* Activity *
The records below are to be set down word for word, with every picture left out.

Object change descriptions:

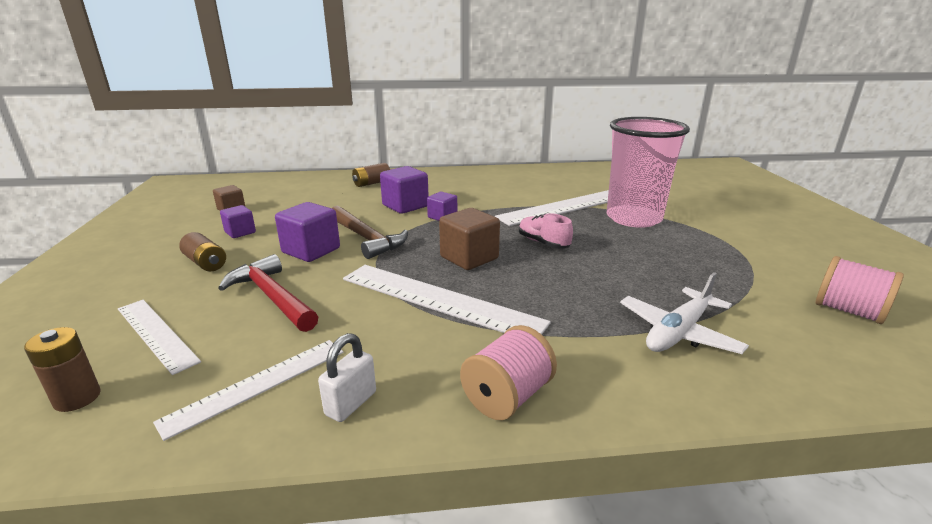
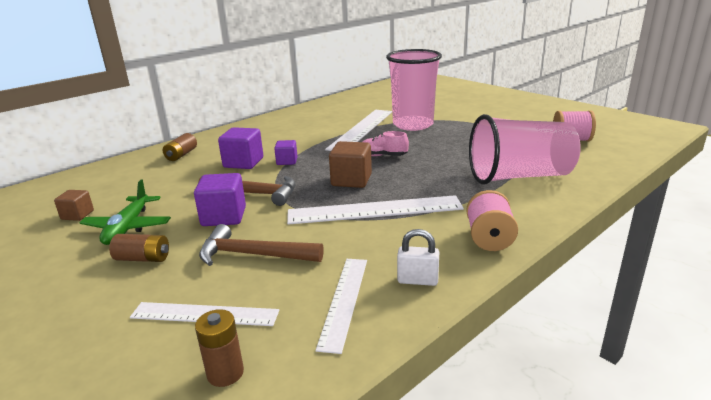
camera: 35 degrees left, 0 degrees up
red hammer [218,254,318,332] -> brown hammer [199,224,324,266]
purple cube [220,205,256,238] -> green plane [80,180,171,245]
white padlock [318,333,376,422] -> white padlock turned 75 degrees counterclockwise [397,229,439,286]
white plane [620,272,749,354] -> pink cup [469,114,581,185]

* Written answer *
camera: 35 degrees left, 0 degrees up
red hammer [218,254,318,332] -> brown hammer [199,224,324,266]
purple cube [220,205,256,238] -> green plane [80,180,171,245]
white padlock [318,333,376,422] -> white padlock turned 75 degrees counterclockwise [397,229,439,286]
white plane [620,272,749,354] -> pink cup [469,114,581,185]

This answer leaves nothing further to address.